— Records for this exercise —
--*--

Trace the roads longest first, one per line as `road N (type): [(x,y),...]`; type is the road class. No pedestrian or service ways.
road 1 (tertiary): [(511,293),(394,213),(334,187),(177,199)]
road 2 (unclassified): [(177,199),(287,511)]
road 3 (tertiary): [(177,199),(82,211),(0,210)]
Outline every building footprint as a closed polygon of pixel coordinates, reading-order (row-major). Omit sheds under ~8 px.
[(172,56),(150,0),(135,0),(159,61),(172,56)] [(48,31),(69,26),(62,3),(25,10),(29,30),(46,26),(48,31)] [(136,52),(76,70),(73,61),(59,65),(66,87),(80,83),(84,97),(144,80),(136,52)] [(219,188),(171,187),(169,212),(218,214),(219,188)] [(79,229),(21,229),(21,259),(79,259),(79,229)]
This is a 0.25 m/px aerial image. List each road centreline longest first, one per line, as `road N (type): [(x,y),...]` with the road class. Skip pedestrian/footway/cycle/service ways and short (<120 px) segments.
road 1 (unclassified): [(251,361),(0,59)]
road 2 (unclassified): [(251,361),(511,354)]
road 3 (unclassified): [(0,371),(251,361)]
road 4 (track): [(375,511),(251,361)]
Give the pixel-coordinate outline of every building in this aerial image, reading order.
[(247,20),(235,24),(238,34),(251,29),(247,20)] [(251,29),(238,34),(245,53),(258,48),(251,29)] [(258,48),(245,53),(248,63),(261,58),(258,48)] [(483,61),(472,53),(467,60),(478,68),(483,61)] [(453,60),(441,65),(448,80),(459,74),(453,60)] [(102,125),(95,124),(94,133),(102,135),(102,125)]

--*--

List as a numbered list, omitting blank lines, the lines from the line containing "This is a 0.25" to the line containing "road 1 (unclassified): [(251,361),(0,59)]", both included.

— Response to this task —
1. This is a 0.25 m/px aerial image. List each road centreline longest first, one per line, as `road N (type): [(x,y),...]` with the road class. Skip pedestrian/footway/cycle/service ways and short (<120 px) segments.
2. road 1 (unclassified): [(251,361),(0,59)]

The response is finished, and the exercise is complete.